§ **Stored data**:
"""

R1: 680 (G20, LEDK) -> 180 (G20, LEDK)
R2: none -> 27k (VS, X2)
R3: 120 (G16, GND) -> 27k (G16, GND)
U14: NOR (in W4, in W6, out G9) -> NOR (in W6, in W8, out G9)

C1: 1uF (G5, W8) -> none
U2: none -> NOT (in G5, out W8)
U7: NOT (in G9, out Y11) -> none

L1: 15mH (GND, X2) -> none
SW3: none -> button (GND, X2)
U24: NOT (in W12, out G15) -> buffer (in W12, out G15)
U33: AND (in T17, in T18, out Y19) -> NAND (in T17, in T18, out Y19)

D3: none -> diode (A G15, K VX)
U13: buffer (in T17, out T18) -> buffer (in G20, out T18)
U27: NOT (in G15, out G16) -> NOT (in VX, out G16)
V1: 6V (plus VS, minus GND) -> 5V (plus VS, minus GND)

"""
"""

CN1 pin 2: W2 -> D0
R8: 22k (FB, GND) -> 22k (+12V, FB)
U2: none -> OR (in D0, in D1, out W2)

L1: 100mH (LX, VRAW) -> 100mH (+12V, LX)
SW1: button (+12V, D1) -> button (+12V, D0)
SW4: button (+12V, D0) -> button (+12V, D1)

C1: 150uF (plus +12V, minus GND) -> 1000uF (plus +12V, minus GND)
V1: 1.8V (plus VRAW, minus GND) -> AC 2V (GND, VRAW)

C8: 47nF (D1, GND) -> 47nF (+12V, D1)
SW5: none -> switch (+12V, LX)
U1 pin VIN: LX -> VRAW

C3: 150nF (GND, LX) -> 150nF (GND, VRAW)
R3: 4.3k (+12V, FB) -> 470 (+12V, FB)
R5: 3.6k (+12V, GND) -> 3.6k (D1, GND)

"""
"""

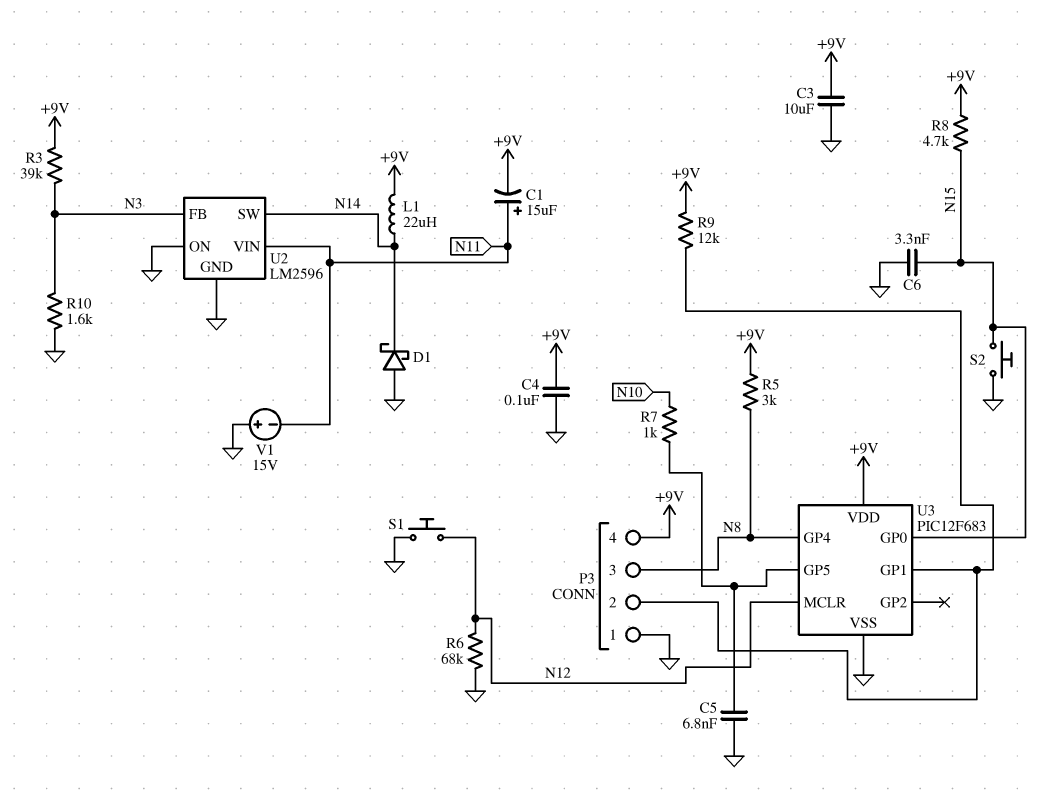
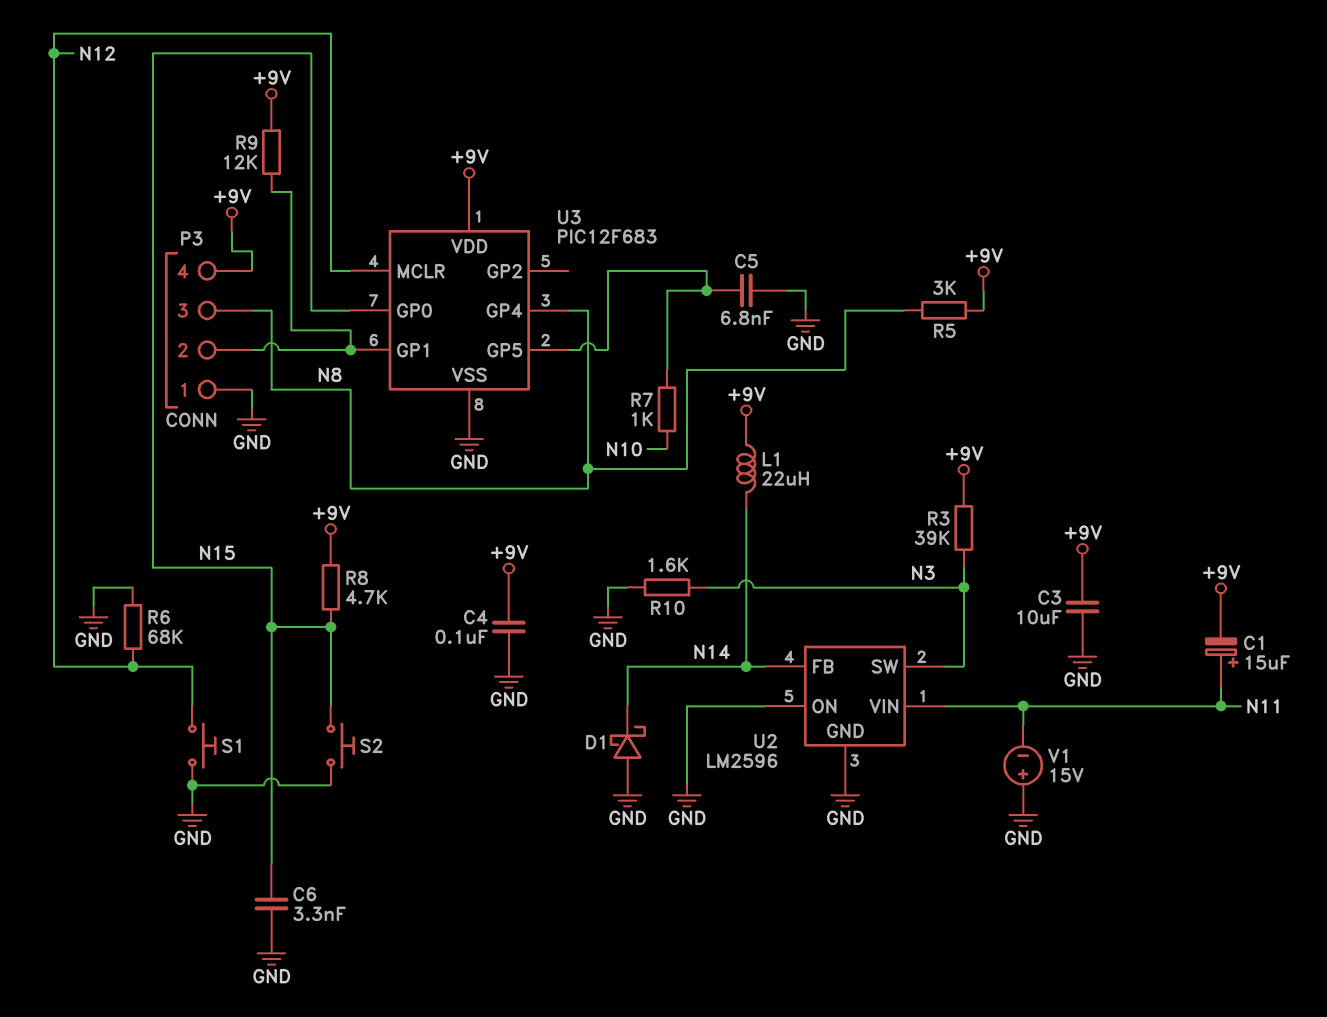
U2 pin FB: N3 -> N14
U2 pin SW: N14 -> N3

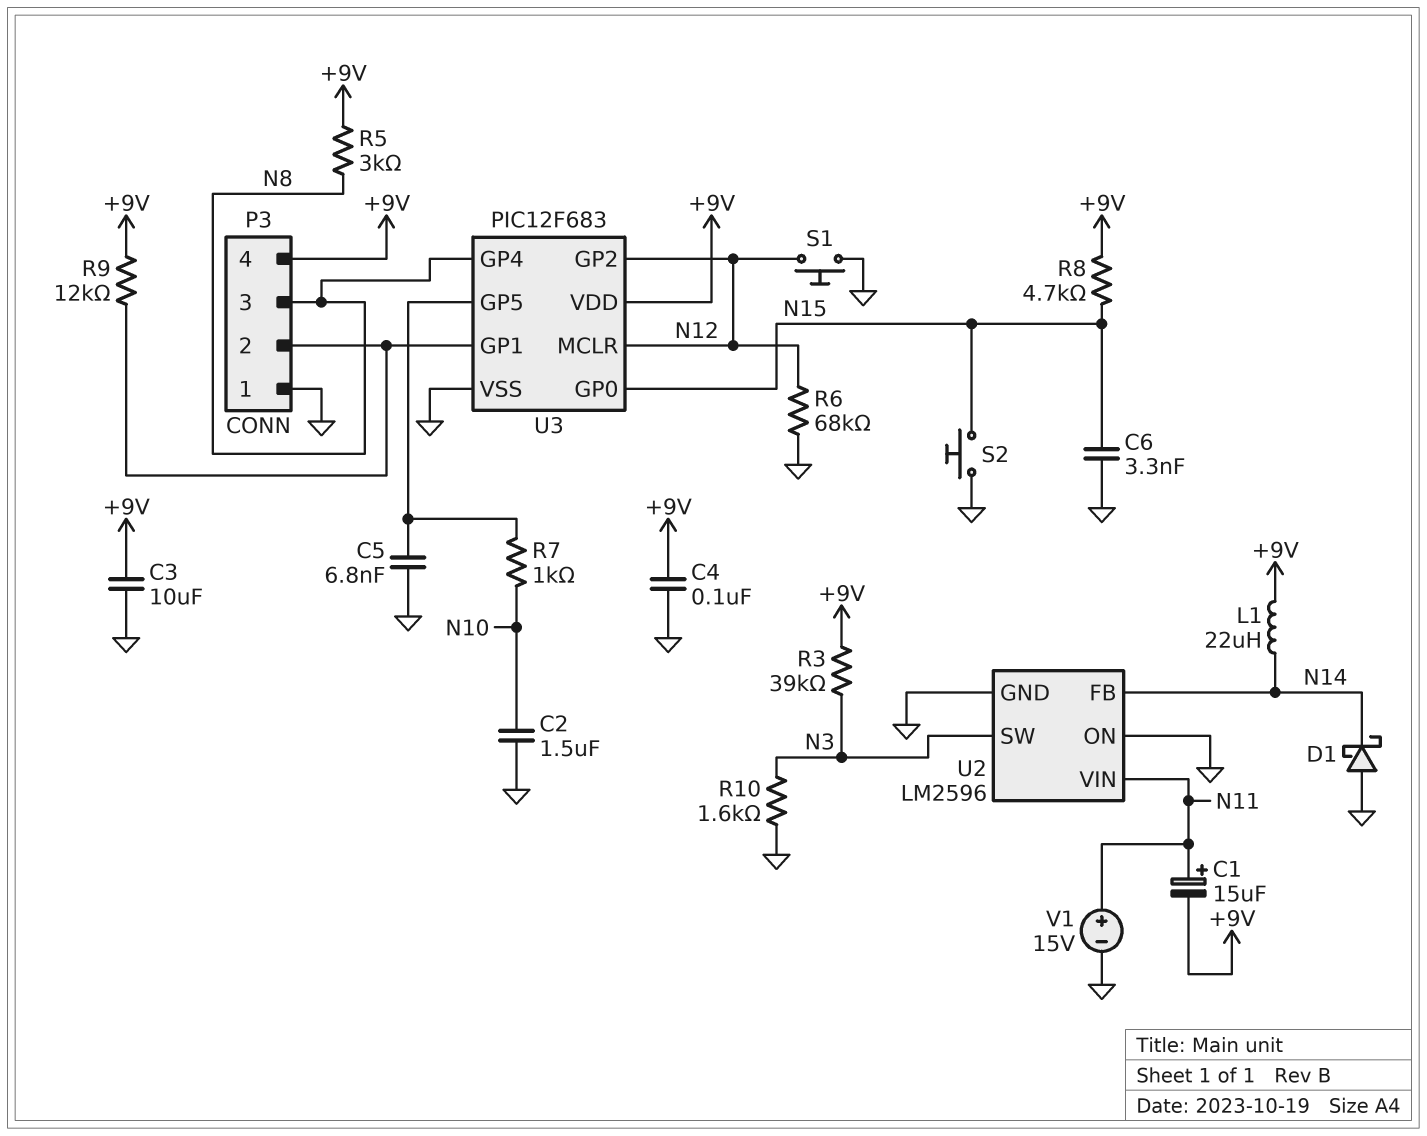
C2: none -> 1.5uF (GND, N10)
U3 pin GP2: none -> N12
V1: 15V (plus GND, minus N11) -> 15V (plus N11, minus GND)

"""

§ **Work instruction**: Begin at the line above that has "R1: 680 (G20, LEDK) -> 180 (G20, LEDK)" and stop after the line that has "V1: 6V (plus", copying each line exactly and adding nothing else.

§ **Solved problem**:
R1: 680 (G20, LEDK) -> 180 (G20, LEDK)
R2: none -> 27k (VS, X2)
R3: 120 (G16, GND) -> 27k (G16, GND)
U14: NOR (in W4, in W6, out G9) -> NOR (in W6, in W8, out G9)

C1: 1uF (G5, W8) -> none
U2: none -> NOT (in G5, out W8)
U7: NOT (in G9, out Y11) -> none

L1: 15mH (GND, X2) -> none
SW3: none -> button (GND, X2)
U24: NOT (in W12, out G15) -> buffer (in W12, out G15)
U33: AND (in T17, in T18, out Y19) -> NAND (in T17, in T18, out Y19)

D3: none -> diode (A G15, K VX)
U13: buffer (in T17, out T18) -> buffer (in G20, out T18)
U27: NOT (in G15, out G16) -> NOT (in VX, out G16)
V1: 6V (plus VS, minus GND) -> 5V (plus VS, minus GND)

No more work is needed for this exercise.